__Your task__
Every entry gets copied exactly. No images go into the copy.

··········

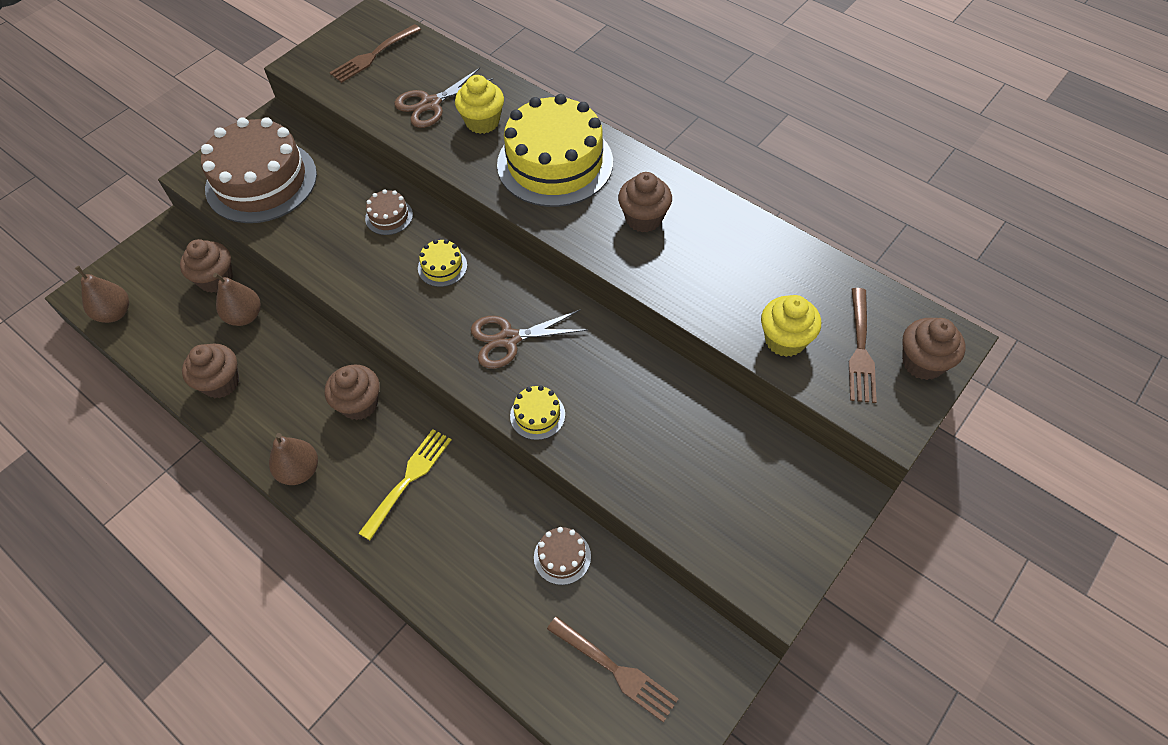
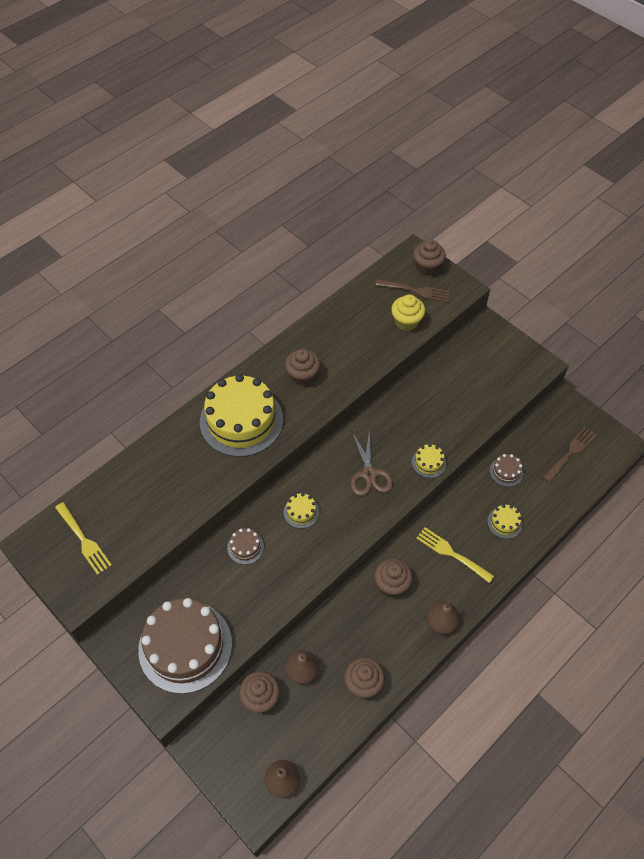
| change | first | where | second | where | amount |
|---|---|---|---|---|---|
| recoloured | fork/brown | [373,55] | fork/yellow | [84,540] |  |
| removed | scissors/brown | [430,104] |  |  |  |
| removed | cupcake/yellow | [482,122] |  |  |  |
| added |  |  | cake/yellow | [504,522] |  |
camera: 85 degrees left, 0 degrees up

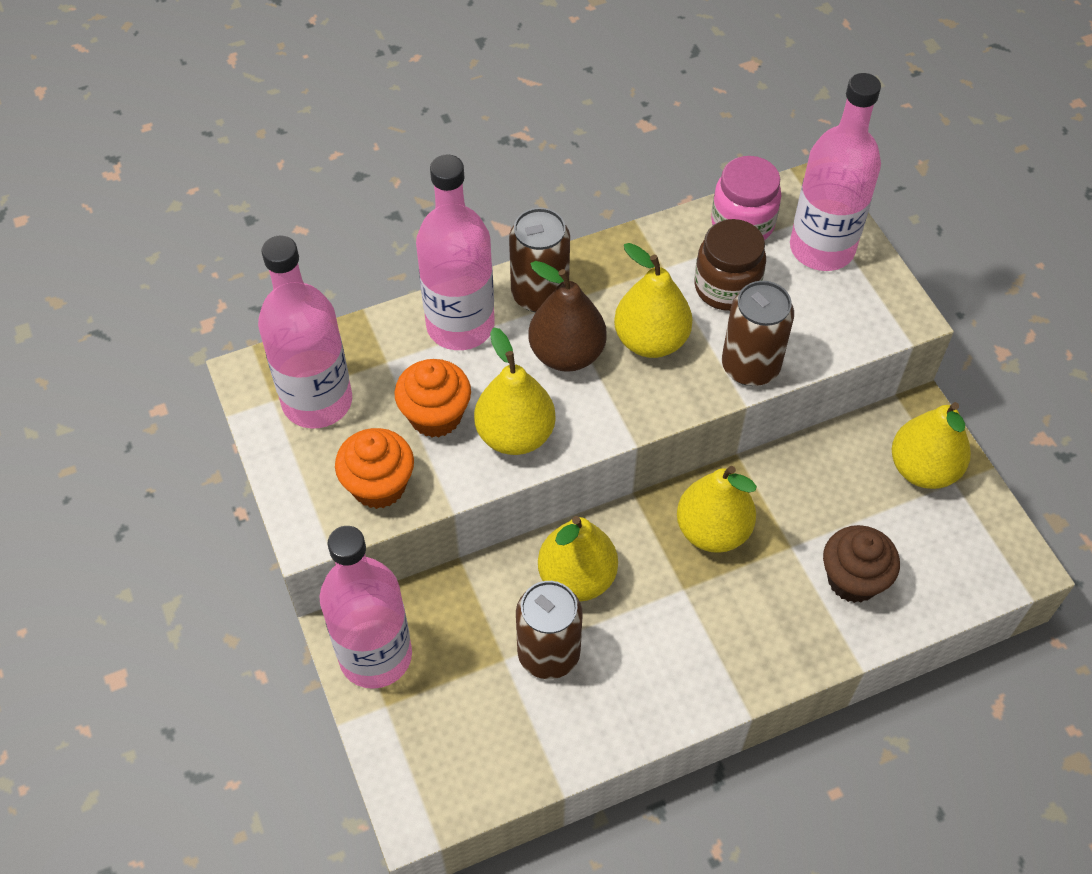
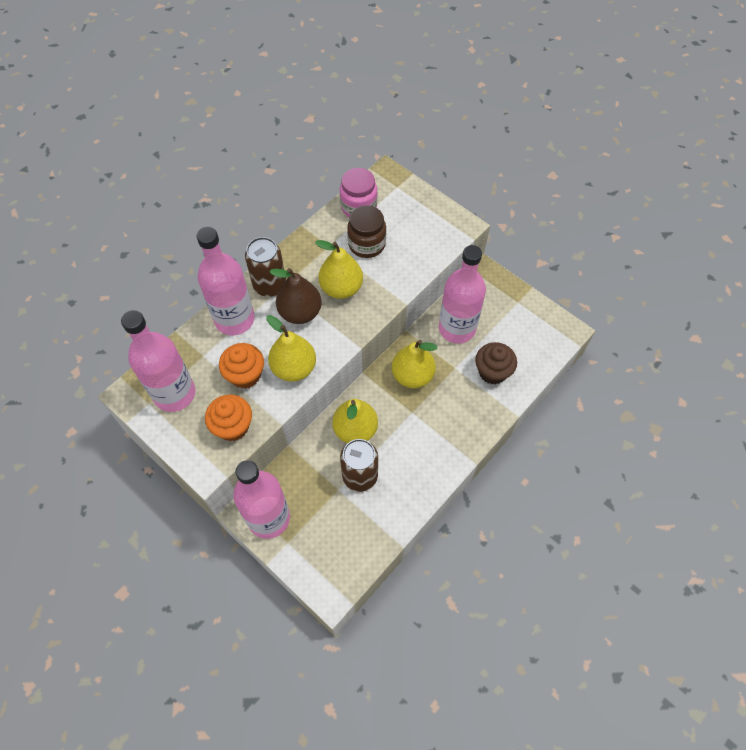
| change | first | where | second | where | amount |
|---|---|---|---|---|---|
| moved | bottle/pink | [822,248] |  | [457,328] |  |
| removed | can/brown | [750,366] |  |  |  |
| removed | pear/yellow | [923,469] |  |  |  |
camera: 25 degrees left, 5 degrees up

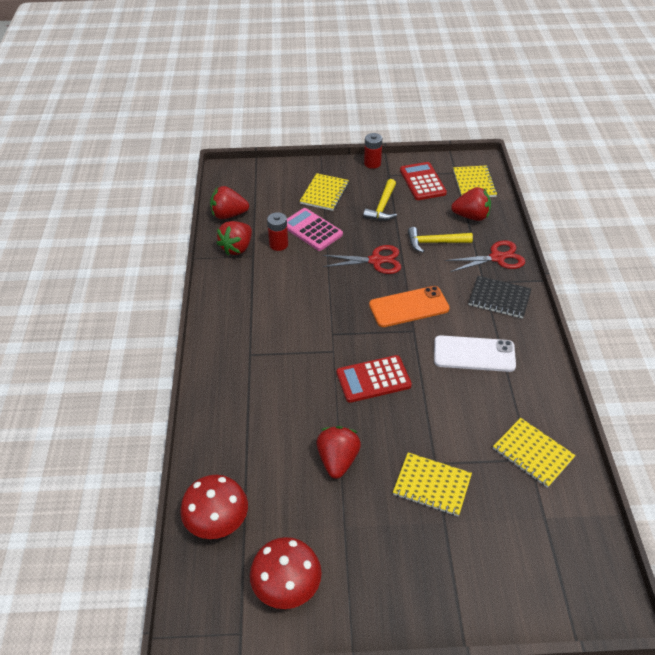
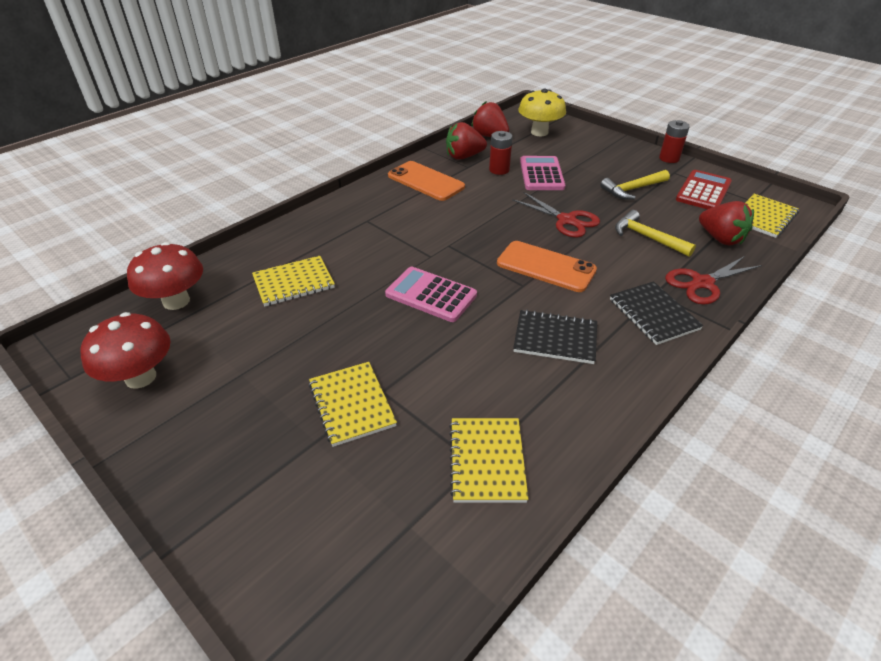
| change | first | where | second | where | amount |
|---|---|---|---|---|---|
| moved | notebook/yellow | [324,193] |  | [293,282] |  |
| turned | scissors/red | [497,258] |  | [702,283] | 120 degrees clockwise |
| replaced | phone/white | [474,354] | notebook/black | [555,338] |  |
| recoloured | calculator/red | [373,379] | calculator/pink | [431,295] |  |
| removed | strawberry/red | [338,460] |  |  |  |
| added |  |  | mushroom/yellow | [539,132] |  |
| added |  |  | phone/orange | [425,181] |  |
camera: 45 degrees right, 5 degrees down

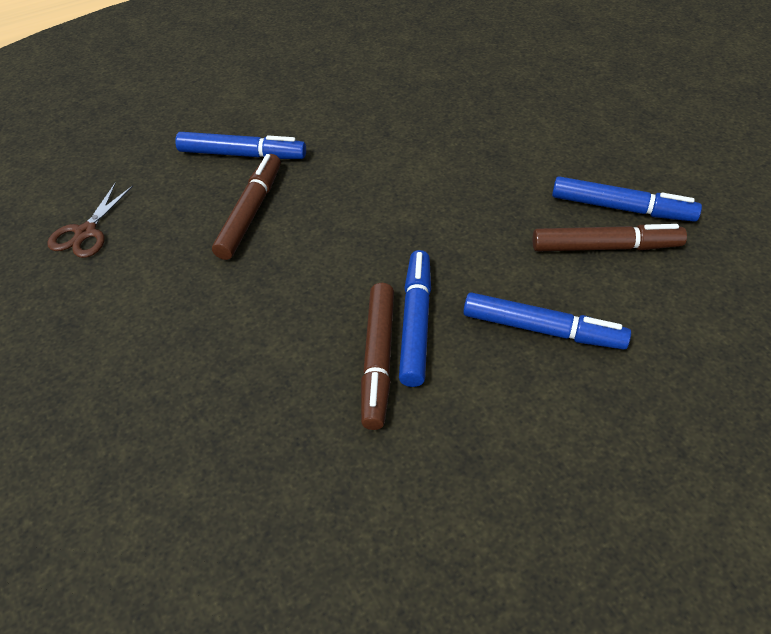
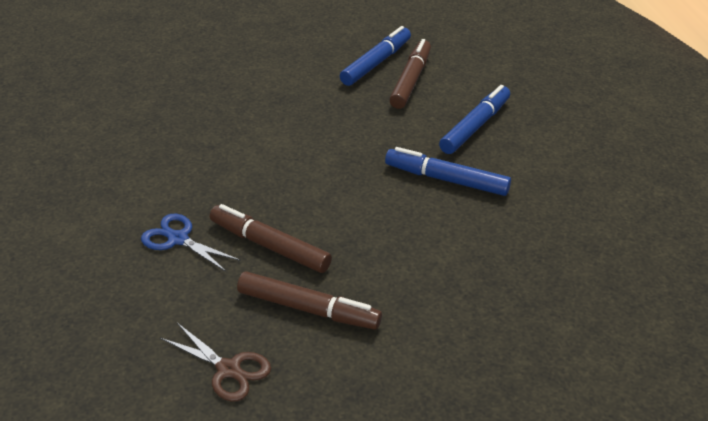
| change | first | where | second | where | amount |
|---|---|---|---|---|---|
| replaced | marker/blue | [242,154] | scissors/blue | [178,239] |  |
| moved | marker/brown | [378,360] |  | [308,309] |  |
camera: 75 degrees left, 10 degrees down

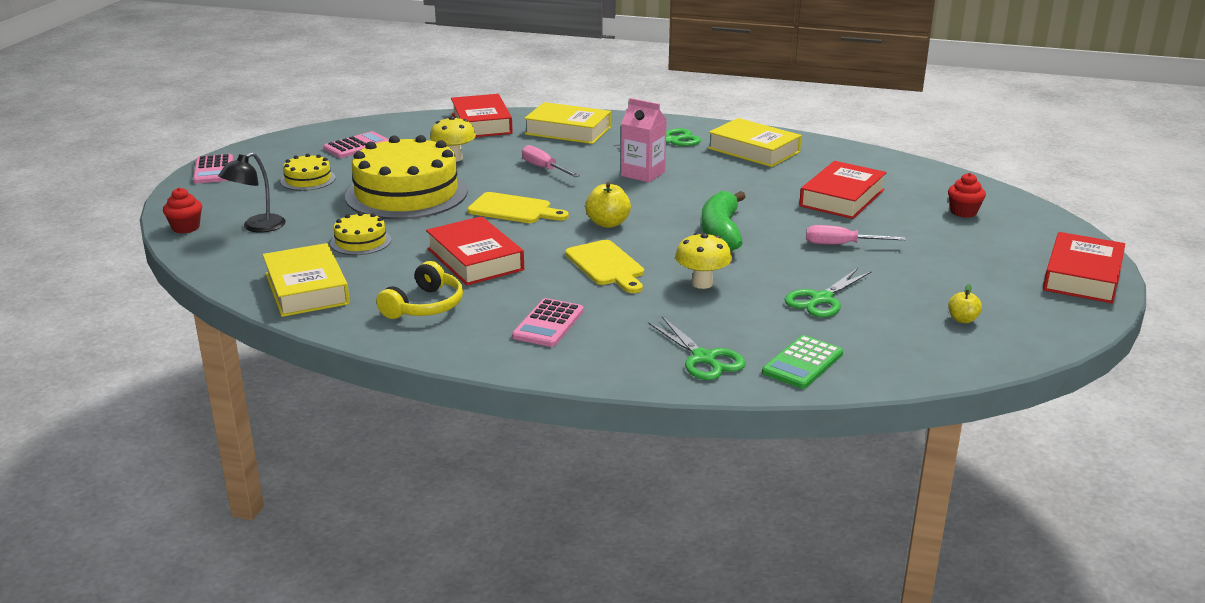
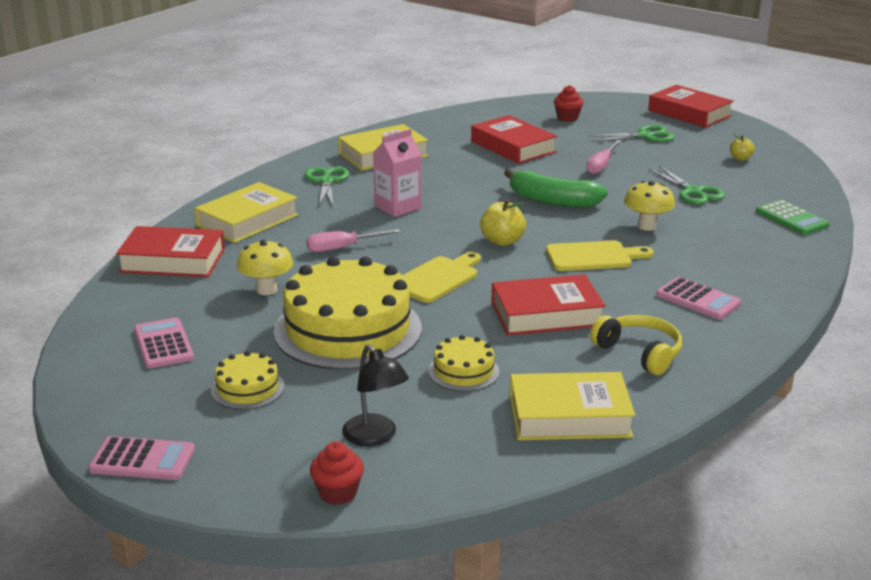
| change | first | where | second | where | amount |
|---|---|---|---|---|---|
| moved | scissors/green | [704,358] |  | [645,136] |  |
camera: 70 degrees left, 0 degrees up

··········

__Response to the task__
| change | first | where | second | where | amount |
|---|---|---|---|---|---|
| recoloured | fork/brown | [373,55] | fork/yellow | [84,540] |  |
| removed | scissors/brown | [430,104] |  |  |  |
| removed | cupcake/yellow | [482,122] |  |  |  |
| added |  |  | cake/yellow | [504,522] |  |
camera: 85 degrees left, 0 degrees up

| change | first | where | second | where | amount |
|---|---|---|---|---|---|
| moved | bottle/pink | [822,248] |  | [457,328] |  |
| removed | can/brown | [750,366] |  |  |  |
| removed | pear/yellow | [923,469] |  |  |  |
camera: 25 degrees left, 5 degrees up

| change | first | where | second | where | amount |
|---|---|---|---|---|---|
| moved | notebook/yellow | [324,193] |  | [293,282] |  |
| turned | scissors/red | [497,258] |  | [702,283] | 120 degrees clockwise |
| replaced | phone/white | [474,354] | notebook/black | [555,338] |  |
| recoloured | calculator/red | [373,379] | calculator/pink | [431,295] |  |
| removed | strawberry/red | [338,460] |  |  |  |
| added |  |  | mushroom/yellow | [539,132] |  |
| added |  |  | phone/orange | [425,181] |  |
camera: 45 degrees right, 5 degrees down

| change | first | where | second | where | amount |
|---|---|---|---|---|---|
| replaced | marker/blue | [242,154] | scissors/blue | [178,239] |  |
| moved | marker/brown | [378,360] |  | [308,309] |  |
camera: 75 degrees left, 10 degrees down

| change | first | where | second | where | amount |
|---|---|---|---|---|---|
| moved | scissors/green | [704,358] |  | [645,136] |  |
camera: 70 degrees left, 0 degrees up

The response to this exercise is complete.